■ **DATASET ENTRIES**
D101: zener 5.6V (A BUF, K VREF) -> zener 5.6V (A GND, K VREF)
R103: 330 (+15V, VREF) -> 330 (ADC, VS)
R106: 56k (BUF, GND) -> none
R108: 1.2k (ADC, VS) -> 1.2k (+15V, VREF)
==
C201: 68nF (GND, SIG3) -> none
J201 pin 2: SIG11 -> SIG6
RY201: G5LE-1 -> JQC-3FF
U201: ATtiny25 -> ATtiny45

■ **PROBLEM DESCRIPTION**
Keep both end lines and retype everything in the records above from the line containing "D101: zener 5.6V" through the line containing "R108: 1.2k (ADC, VS) -> 1.2k (+15V, VREF)", exactly, with nothing else.

■ **WRITTEN SOLUTION**
D101: zener 5.6V (A BUF, K VREF) -> zener 5.6V (A GND, K VREF)
R103: 330 (+15V, VREF) -> 330 (ADC, VS)
R106: 56k (BUF, GND) -> none
R108: 1.2k (ADC, VS) -> 1.2k (+15V, VREF)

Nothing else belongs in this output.